[Stored records]
+===+

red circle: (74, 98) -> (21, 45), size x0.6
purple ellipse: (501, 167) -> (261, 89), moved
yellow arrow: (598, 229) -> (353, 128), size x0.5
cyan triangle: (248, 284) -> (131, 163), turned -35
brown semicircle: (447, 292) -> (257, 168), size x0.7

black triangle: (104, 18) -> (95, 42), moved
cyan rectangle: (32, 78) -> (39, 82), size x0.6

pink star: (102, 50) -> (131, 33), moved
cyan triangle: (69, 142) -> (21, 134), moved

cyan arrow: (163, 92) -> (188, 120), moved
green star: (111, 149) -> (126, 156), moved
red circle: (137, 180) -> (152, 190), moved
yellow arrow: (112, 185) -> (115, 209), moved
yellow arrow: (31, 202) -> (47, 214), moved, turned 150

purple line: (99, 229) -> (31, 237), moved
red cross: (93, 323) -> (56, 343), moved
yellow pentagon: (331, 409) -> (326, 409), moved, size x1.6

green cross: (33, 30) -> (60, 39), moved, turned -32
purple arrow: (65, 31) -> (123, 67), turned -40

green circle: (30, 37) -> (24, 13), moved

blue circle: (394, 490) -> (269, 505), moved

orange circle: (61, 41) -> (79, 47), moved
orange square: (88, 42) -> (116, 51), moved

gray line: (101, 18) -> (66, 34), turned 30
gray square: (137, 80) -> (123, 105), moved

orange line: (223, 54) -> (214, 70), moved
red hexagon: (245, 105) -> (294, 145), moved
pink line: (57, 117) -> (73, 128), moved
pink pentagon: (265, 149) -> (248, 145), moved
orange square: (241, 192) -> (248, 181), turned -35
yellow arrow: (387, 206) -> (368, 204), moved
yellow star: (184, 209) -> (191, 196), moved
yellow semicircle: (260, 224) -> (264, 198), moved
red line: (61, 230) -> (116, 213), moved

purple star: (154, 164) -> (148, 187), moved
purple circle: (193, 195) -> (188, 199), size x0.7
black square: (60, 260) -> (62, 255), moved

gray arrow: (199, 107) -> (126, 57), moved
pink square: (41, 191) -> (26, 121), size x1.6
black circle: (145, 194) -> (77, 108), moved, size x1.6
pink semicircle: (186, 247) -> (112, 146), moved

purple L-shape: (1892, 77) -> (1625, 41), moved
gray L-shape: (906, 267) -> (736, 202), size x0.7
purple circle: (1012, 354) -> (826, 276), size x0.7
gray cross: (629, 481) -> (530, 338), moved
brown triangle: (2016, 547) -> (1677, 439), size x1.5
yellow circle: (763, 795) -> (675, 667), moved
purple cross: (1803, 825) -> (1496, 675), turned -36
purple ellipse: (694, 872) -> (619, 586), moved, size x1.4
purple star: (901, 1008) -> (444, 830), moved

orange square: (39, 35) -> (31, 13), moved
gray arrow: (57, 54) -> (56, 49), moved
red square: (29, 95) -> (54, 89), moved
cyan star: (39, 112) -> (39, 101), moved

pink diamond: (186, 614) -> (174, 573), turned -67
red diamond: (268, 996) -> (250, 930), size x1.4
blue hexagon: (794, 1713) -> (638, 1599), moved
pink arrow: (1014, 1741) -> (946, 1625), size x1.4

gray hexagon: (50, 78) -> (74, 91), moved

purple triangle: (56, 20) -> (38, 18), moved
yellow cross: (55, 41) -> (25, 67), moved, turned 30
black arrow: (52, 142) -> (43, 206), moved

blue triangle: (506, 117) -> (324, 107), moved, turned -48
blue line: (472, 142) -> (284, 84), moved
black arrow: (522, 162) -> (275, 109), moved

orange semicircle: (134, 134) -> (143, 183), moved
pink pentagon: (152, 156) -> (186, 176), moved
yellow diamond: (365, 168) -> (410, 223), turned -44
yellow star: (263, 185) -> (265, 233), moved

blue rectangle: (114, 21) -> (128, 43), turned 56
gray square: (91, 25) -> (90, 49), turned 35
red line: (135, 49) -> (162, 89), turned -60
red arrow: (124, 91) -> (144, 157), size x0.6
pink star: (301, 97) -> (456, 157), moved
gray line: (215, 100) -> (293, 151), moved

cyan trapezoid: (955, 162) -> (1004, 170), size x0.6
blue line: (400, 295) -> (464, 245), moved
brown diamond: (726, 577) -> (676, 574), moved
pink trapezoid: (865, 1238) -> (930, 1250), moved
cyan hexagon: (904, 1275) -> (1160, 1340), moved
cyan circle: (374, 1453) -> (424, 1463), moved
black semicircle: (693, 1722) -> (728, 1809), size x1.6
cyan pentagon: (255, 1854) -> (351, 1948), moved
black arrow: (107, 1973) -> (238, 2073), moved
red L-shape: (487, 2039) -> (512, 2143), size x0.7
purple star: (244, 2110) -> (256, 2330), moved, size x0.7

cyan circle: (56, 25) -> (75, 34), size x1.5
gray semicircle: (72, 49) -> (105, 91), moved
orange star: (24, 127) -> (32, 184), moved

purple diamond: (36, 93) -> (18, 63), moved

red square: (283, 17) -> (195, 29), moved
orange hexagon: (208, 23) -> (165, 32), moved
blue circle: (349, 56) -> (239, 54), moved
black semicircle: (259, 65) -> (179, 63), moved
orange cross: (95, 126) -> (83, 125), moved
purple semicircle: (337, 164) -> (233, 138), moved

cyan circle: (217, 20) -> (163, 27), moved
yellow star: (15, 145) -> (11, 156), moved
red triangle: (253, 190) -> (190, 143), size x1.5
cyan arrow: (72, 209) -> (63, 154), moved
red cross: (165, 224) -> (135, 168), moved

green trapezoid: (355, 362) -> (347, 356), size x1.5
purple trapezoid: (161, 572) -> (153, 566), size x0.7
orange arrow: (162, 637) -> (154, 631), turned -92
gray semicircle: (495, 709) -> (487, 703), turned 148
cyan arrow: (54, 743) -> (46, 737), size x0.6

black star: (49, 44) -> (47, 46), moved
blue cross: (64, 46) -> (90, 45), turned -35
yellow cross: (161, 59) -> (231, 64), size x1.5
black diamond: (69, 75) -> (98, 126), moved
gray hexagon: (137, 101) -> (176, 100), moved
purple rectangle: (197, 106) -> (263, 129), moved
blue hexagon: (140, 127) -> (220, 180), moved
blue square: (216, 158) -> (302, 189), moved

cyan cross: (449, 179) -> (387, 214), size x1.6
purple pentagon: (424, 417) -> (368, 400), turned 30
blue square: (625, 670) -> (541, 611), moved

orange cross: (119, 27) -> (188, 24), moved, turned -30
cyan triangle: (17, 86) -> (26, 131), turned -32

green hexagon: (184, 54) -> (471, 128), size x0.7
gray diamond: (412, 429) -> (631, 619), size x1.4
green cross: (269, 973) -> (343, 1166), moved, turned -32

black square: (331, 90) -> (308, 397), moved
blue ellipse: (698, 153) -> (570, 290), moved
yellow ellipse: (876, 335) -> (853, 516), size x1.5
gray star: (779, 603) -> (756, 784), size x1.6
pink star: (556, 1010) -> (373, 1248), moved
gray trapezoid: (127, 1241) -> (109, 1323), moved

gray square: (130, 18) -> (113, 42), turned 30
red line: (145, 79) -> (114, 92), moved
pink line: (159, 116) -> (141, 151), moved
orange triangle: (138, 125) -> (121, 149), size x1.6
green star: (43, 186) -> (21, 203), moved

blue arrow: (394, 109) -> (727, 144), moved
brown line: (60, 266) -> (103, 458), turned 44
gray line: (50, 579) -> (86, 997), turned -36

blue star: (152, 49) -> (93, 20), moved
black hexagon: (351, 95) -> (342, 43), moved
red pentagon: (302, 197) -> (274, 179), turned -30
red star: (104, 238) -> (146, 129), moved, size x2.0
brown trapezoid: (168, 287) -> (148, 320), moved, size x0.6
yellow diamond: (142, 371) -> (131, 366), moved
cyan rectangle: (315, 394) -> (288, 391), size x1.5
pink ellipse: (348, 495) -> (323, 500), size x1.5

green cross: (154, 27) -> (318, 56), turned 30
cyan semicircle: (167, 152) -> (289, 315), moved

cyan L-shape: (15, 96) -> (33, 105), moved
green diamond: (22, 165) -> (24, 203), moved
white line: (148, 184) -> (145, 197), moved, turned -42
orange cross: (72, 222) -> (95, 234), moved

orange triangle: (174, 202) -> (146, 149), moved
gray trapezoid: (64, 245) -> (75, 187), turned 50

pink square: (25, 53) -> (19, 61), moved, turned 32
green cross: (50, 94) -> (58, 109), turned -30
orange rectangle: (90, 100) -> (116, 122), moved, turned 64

+===+

» What you have to do: Beginning with the line that has "white line: (148, 184)", set down every line of the entries above through the final one, unchanged.

» Answer:
white line: (148, 184) -> (145, 197), moved, turned -42
orange cross: (72, 222) -> (95, 234), moved

orange triangle: (174, 202) -> (146, 149), moved
gray trapezoid: (64, 245) -> (75, 187), turned 50

pink square: (25, 53) -> (19, 61), moved, turned 32
green cross: (50, 94) -> (58, 109), turned -30
orange rectangle: (90, 100) -> (116, 122), moved, turned 64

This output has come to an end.